[Problem to solve]: Extract from the entries below, exactly as given, only the lines from the line containing "(100, 510) = (796, 658): blue" to the line containing "(653, 282) = (535, 149): none", both lines included.

[Exercise inputs]:
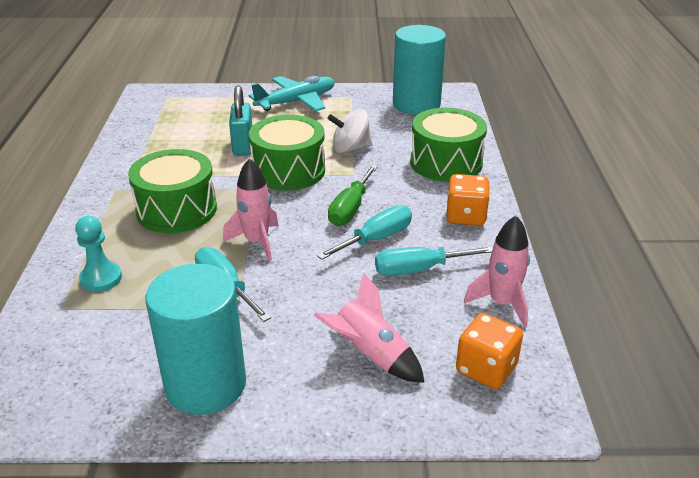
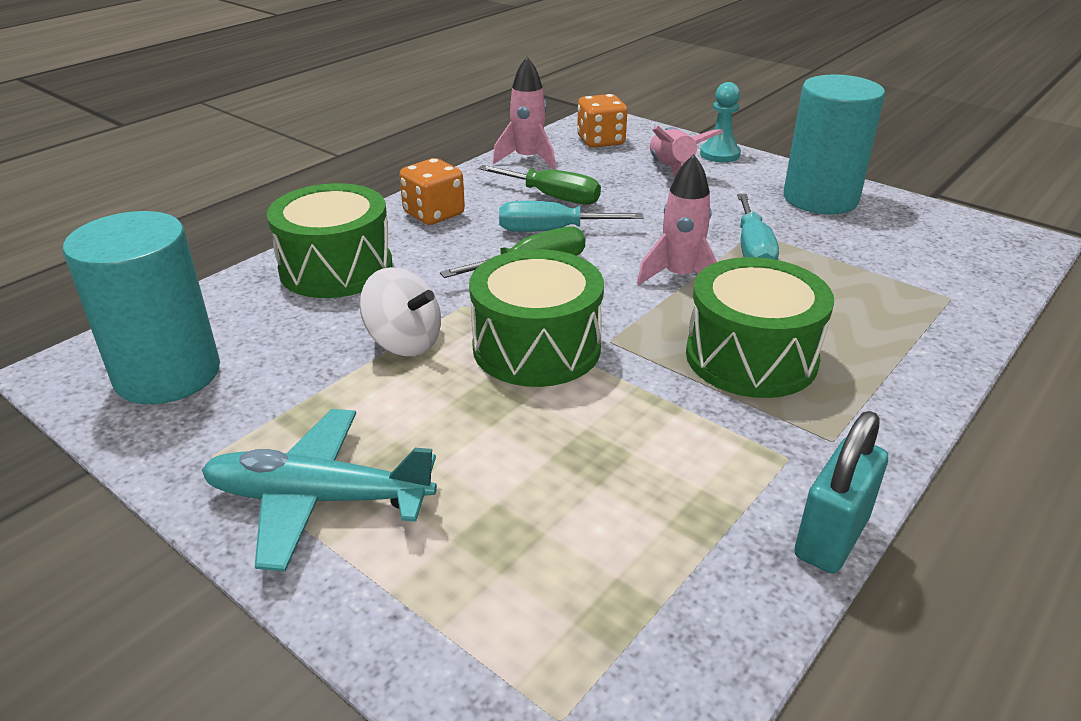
camera: 140 degrees left, 0 degrees up
(101, 278) = (895, 310): turquoise pawn -> turquoise pawn (719, 154)
(243, 146) = (550, 428): turquoise padlock -> turquoise padlock (831, 537)
(419, 270) = (552, 197): turquoise screwdriver -> green screwdriver

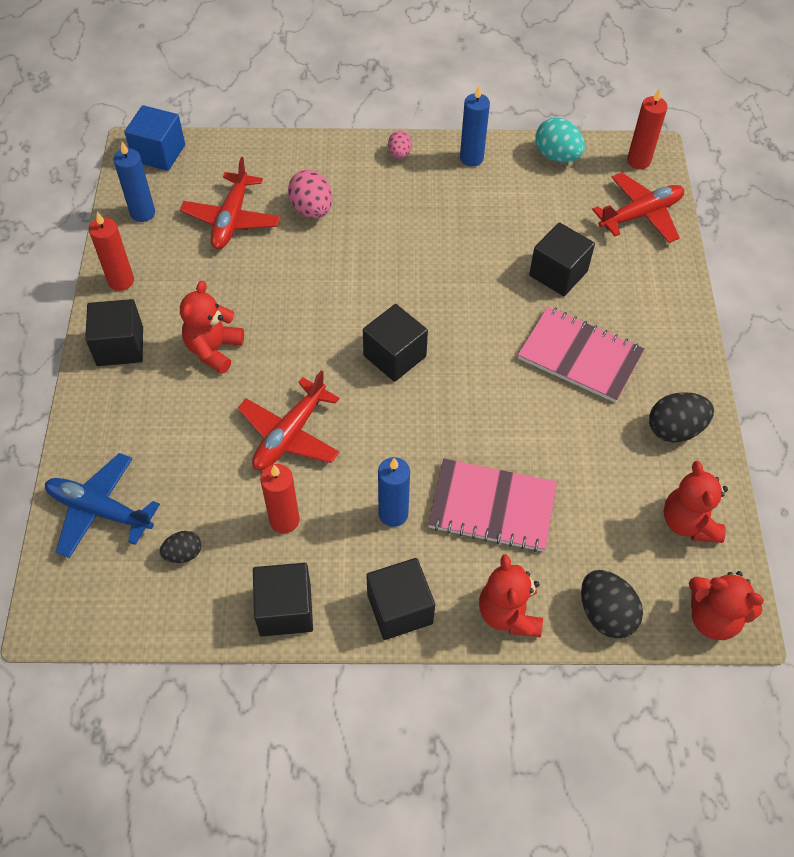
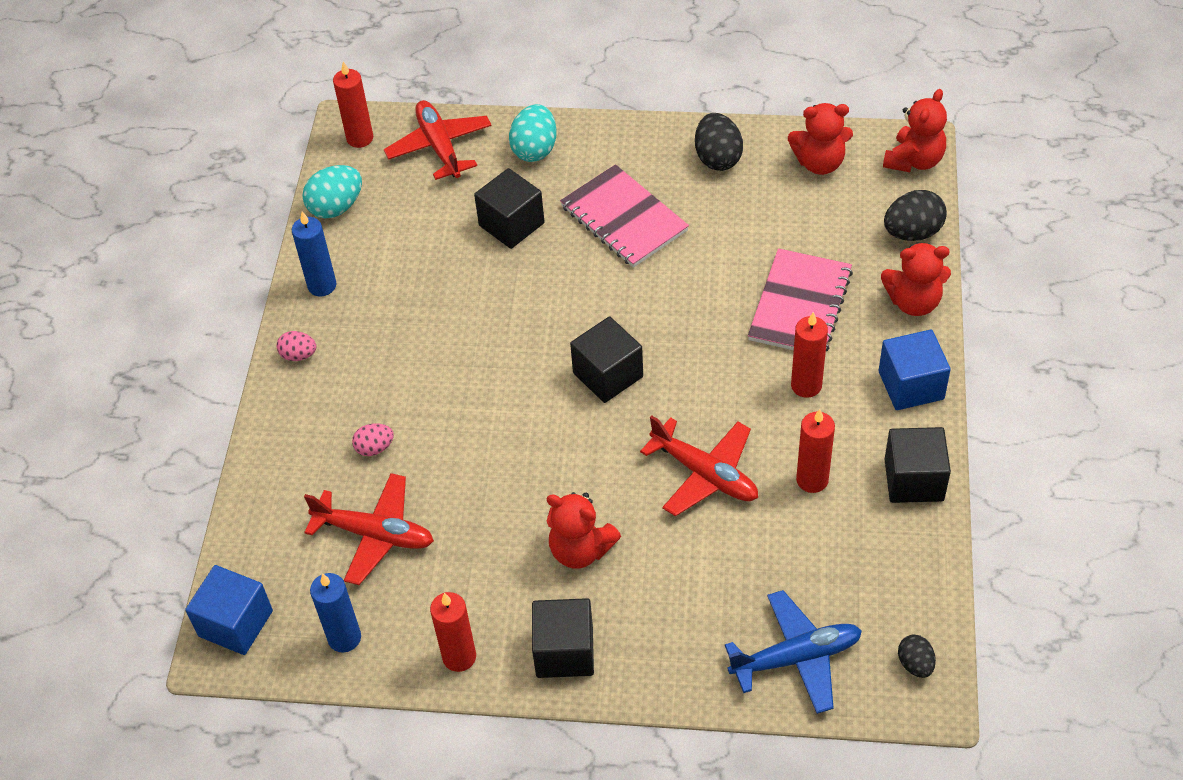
camera: 80 degrees left, 5 degrees down
(100, 510) = (796, 658): blue plane -> blue plane turned 135 degrees counterclockwise
(183, 553) = (851, 572): black egg -> black egg (915, 664)
(312, 210) = (374, 448): pink egg -> pink egg, size x0.59
(393, 514) = (806, 385): blue candle -> red candle
(400, 608) = (911, 385): black cube -> blue cube
(580, 356) = (624, 218): pink notebook -> pink notebook turned 75 degrees counterclockwise
(653, 282) = (535, 149): none -> turquoise egg

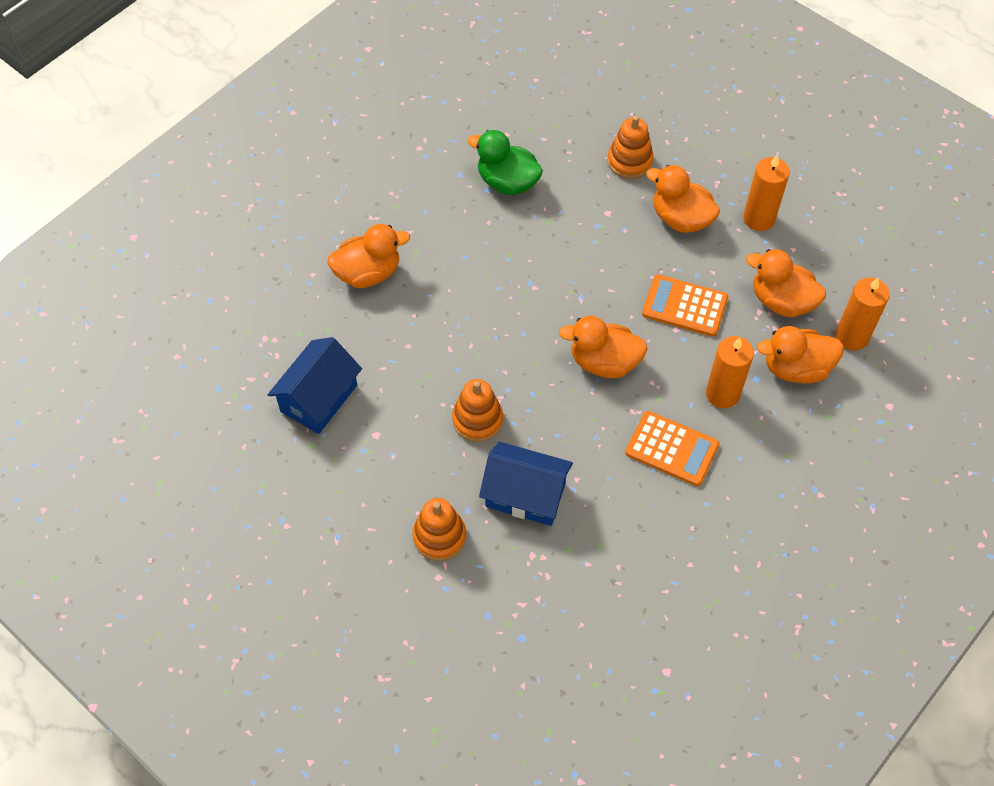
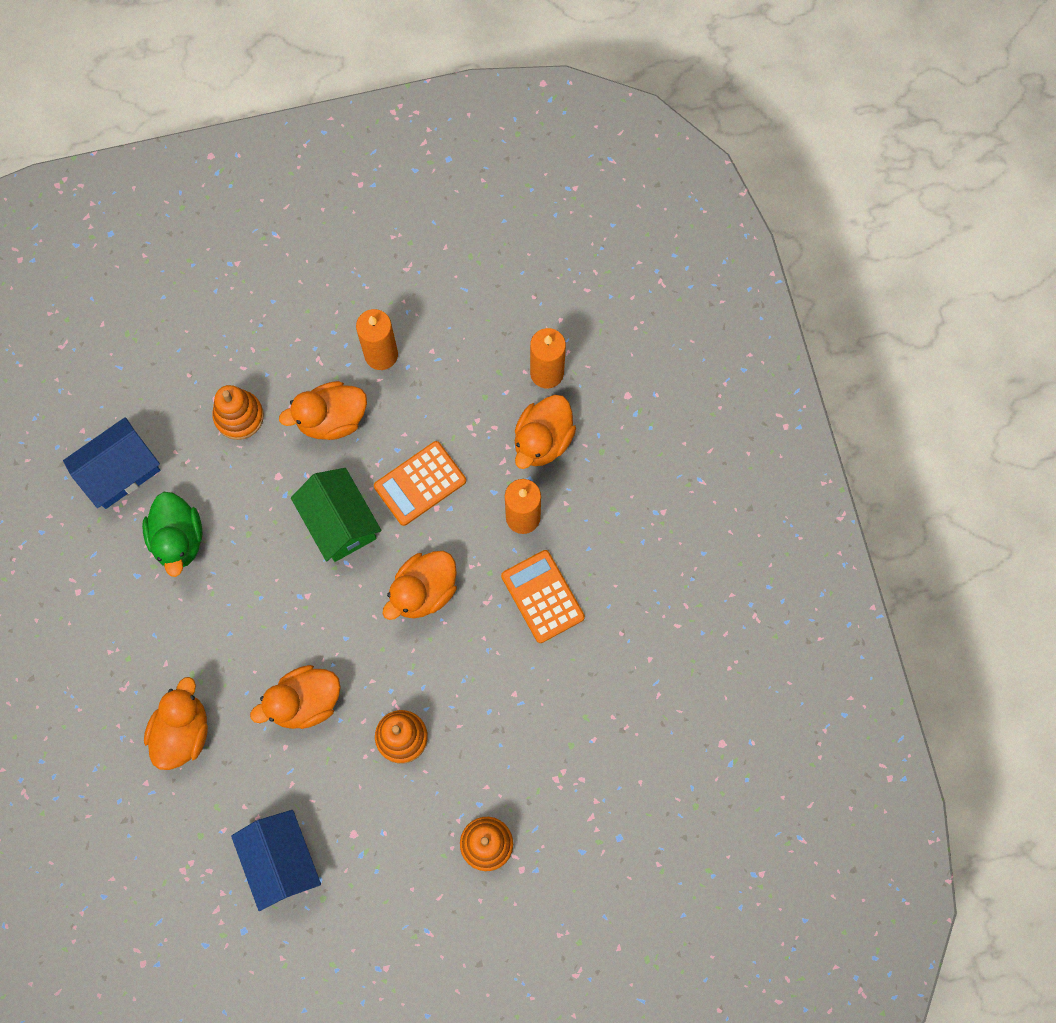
camera: 55 degrees left, 15 degrees up
(507, 182) = (178, 539): green duck -> green duck turned 75 degrees counterclockwise
(525, 495) = (499, 746): blue house -> blue house (120, 471)
(608, 273) = (339, 522): none -> green house
(672, 449) = (542, 596): orange calculator -> orange calculator turned 90 degrees counterclockwise
(781, 301) = (473, 401): orange duck -> orange duck (305, 702)

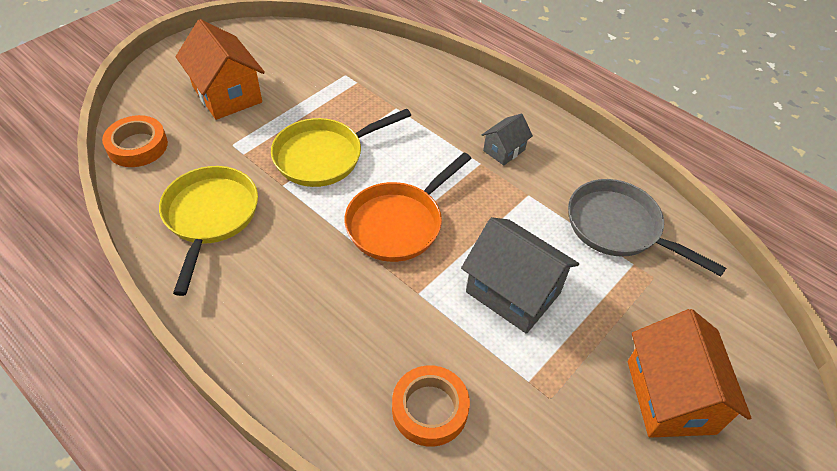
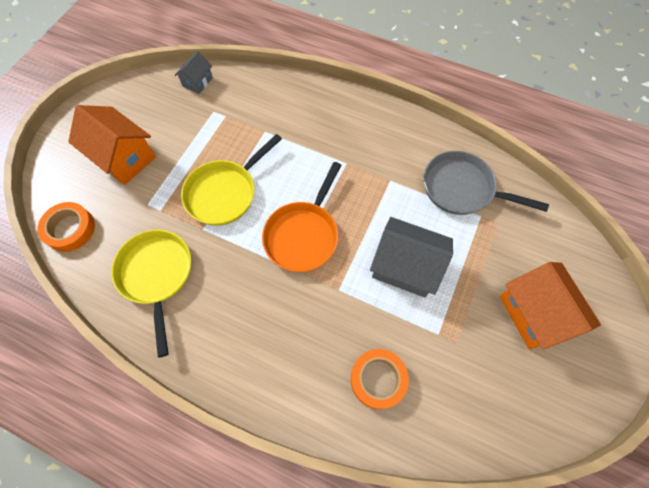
camera: 15 degrees left, 15 degrees up
(504, 150) = (360, 146): grey house -> grey house (197, 82)

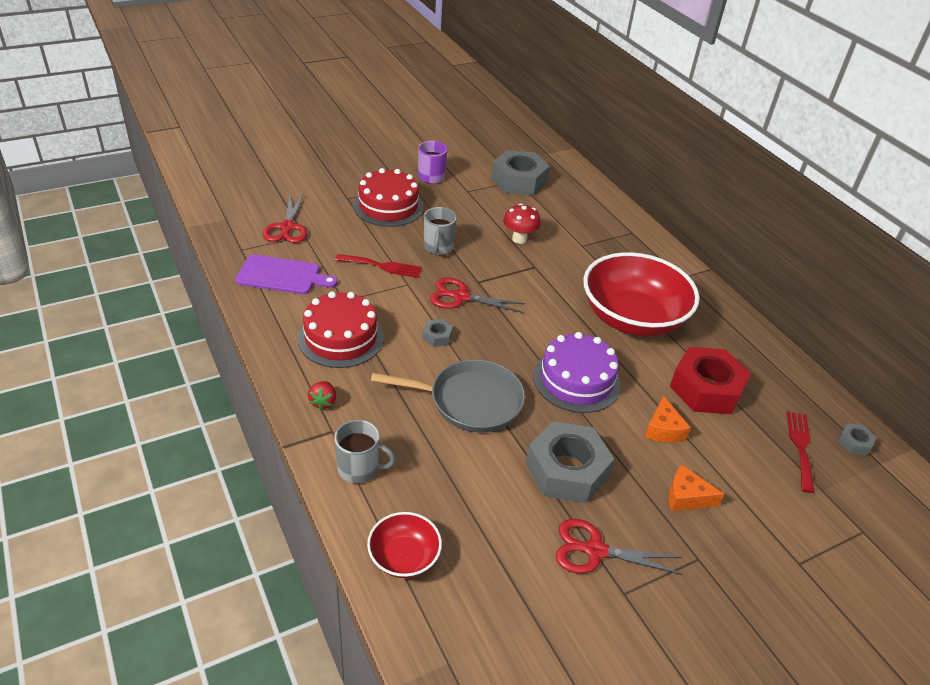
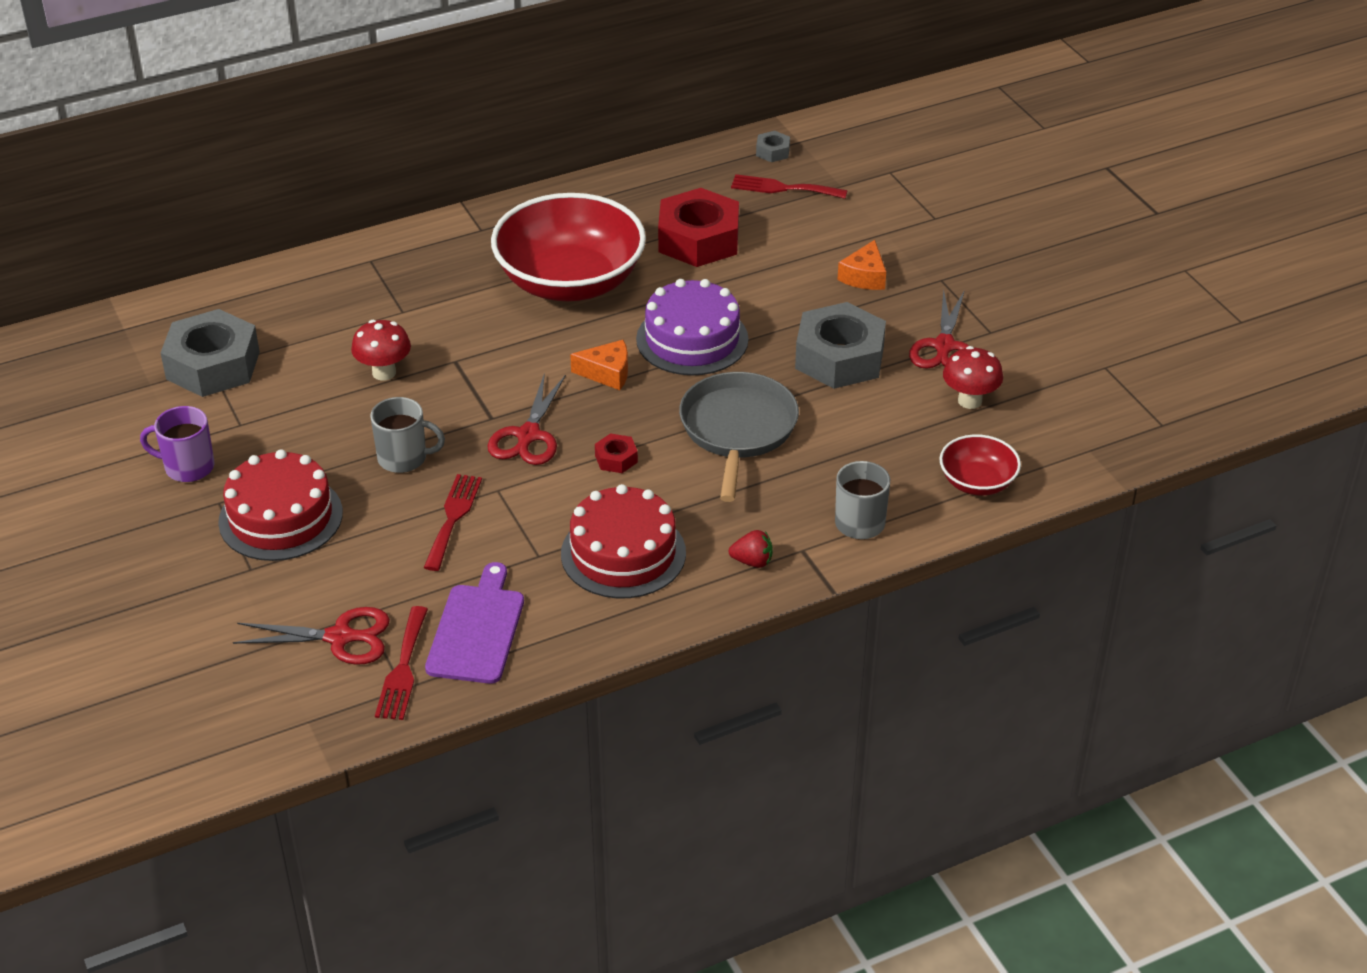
camera: 85 degrees left, 0 degrees up
(256, 249) = (403, 669): none -> red fork
(437, 336) = (616, 459): grey nut -> red nut
(517, 563) = (969, 401): none -> red mushroom
(663, 429) = (768, 280): orange cheese -> orange cheese (607, 373)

[Finished exercise]:
(100, 510) = (796, 658): blue plane -> blue plane turned 135 degrees counterclockwise
(183, 553) = (851, 572): black egg -> black egg (915, 664)
(312, 210) = (374, 448): pink egg -> pink egg, size x0.59
(393, 514) = (806, 385): blue candle -> red candle
(400, 608) = (911, 385): black cube -> blue cube
(580, 356) = (624, 218): pink notebook -> pink notebook turned 75 degrees counterclockwise
(653, 282) = (535, 149): none -> turquoise egg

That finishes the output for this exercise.